» Data:
• • • •

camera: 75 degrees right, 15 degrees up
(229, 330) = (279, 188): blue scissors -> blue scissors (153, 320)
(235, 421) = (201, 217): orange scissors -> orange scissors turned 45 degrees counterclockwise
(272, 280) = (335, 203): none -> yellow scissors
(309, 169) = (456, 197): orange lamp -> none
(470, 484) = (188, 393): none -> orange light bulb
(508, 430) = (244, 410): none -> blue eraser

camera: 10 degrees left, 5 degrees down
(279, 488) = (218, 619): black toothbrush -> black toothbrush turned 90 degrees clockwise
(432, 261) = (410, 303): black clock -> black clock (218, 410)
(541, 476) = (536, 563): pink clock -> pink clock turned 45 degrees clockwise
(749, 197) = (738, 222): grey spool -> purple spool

• • • •

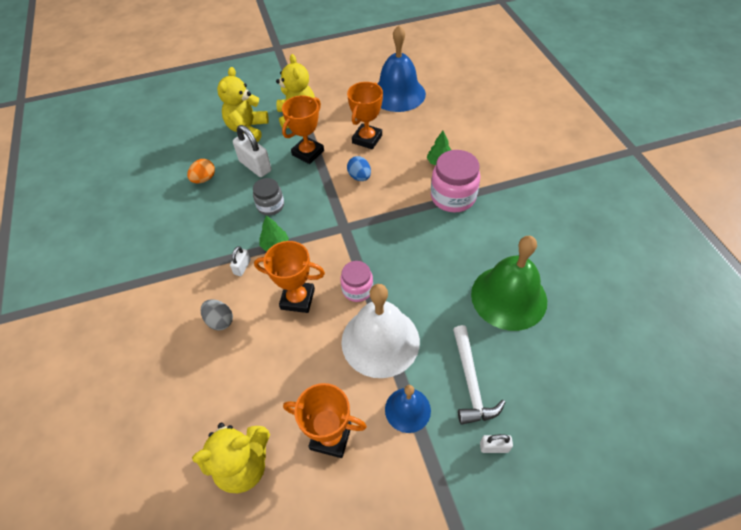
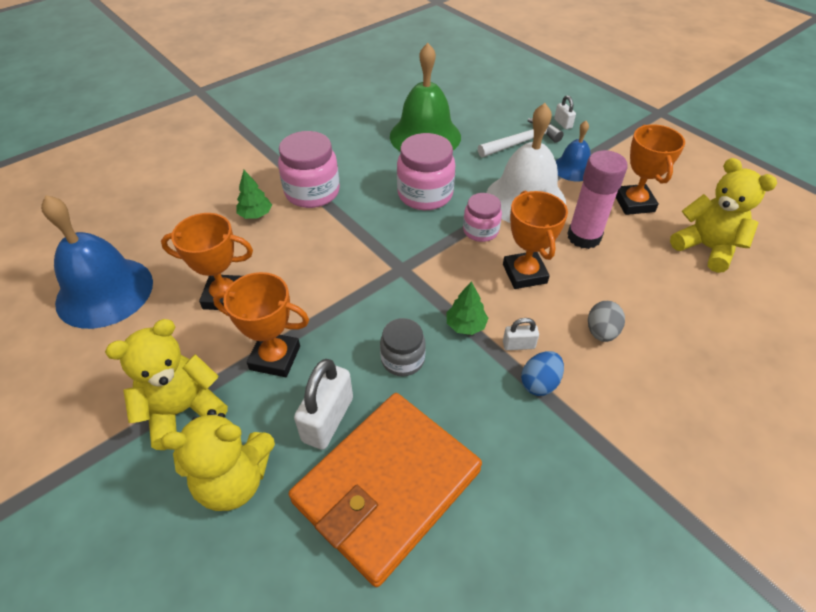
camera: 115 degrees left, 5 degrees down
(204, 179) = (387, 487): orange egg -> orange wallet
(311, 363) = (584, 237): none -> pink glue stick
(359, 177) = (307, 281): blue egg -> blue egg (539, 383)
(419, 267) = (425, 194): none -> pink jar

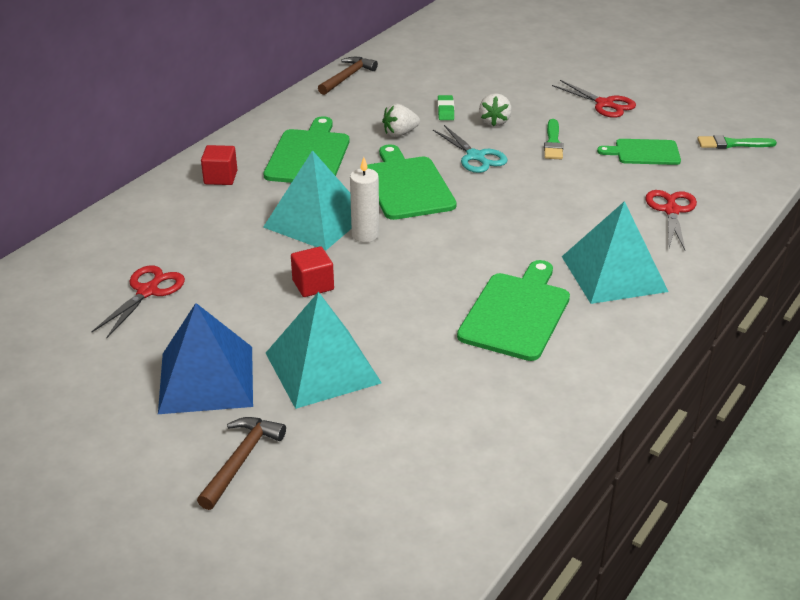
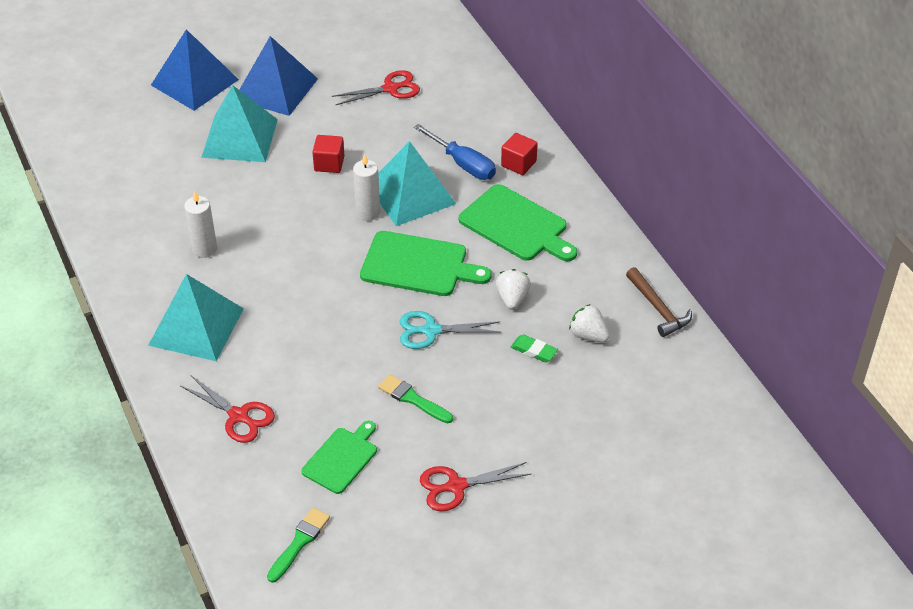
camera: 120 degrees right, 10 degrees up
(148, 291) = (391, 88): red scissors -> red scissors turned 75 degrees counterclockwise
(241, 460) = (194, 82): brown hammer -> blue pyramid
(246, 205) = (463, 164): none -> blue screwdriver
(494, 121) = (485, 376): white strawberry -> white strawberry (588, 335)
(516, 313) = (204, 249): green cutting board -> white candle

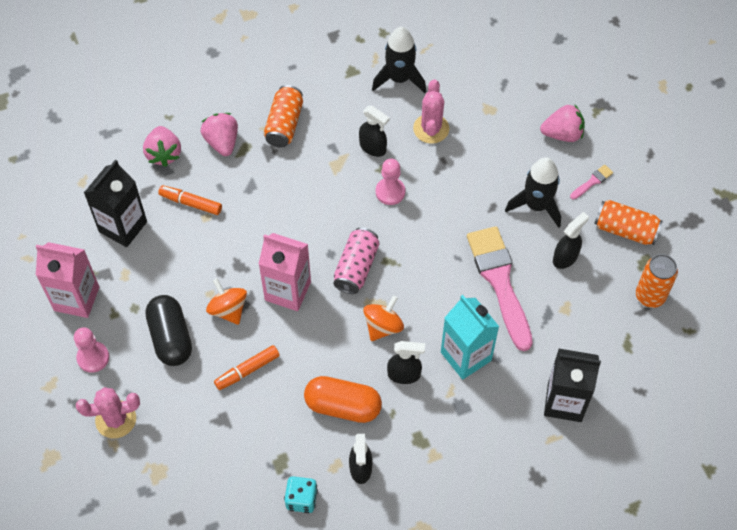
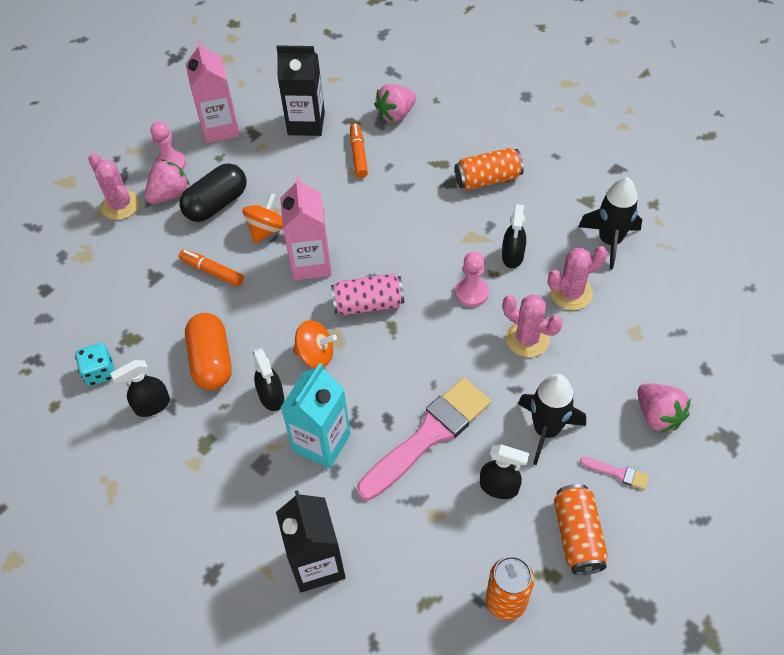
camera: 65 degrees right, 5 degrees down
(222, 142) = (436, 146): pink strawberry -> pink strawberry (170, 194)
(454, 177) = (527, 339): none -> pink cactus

• • • •

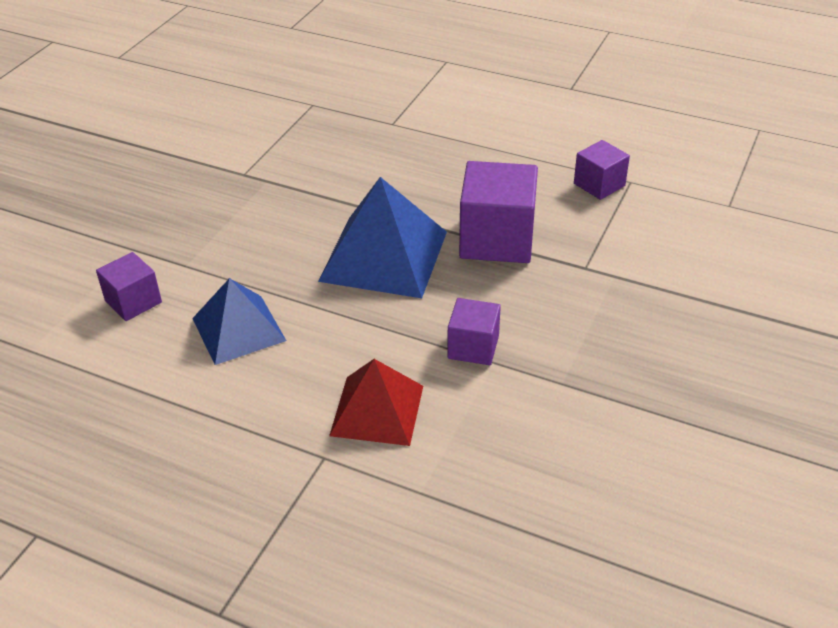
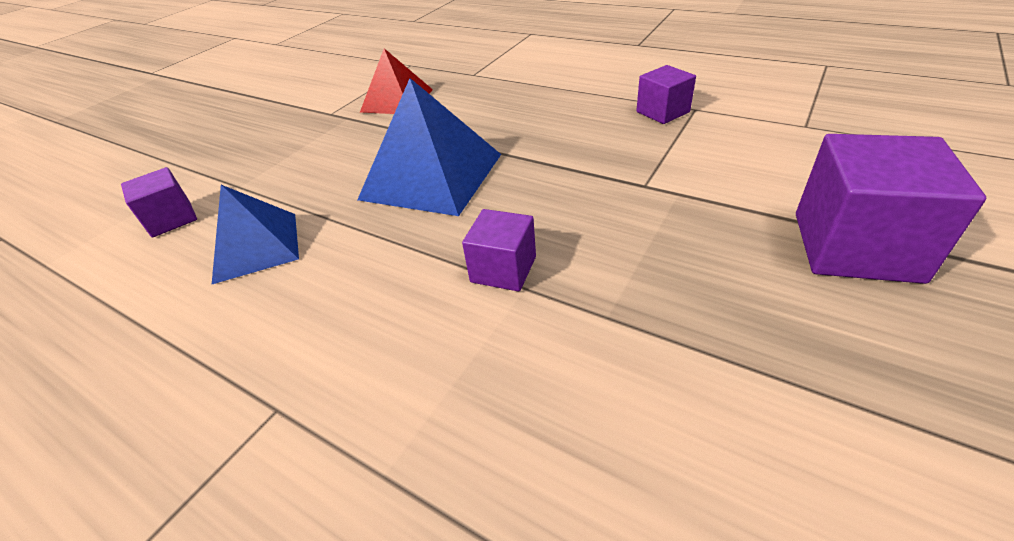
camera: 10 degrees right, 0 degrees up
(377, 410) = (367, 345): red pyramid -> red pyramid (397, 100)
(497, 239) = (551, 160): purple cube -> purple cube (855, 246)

• • • •

» What to do:
The expected answer is an exact copy of the lines above, beginning at the line with "camera: 120 degrees right, 10 degrees up" and ending at the line with "(516, 313) = (204, 249): green", with both ends in.

» Task answer:
camera: 120 degrees right, 10 degrees up
(148, 291) = (391, 88): red scissors -> red scissors turned 75 degrees counterclockwise
(241, 460) = (194, 82): brown hammer -> blue pyramid
(246, 205) = (463, 164): none -> blue screwdriver
(494, 121) = (485, 376): white strawberry -> white strawberry (588, 335)
(516, 313) = (204, 249): green cutting board -> white candle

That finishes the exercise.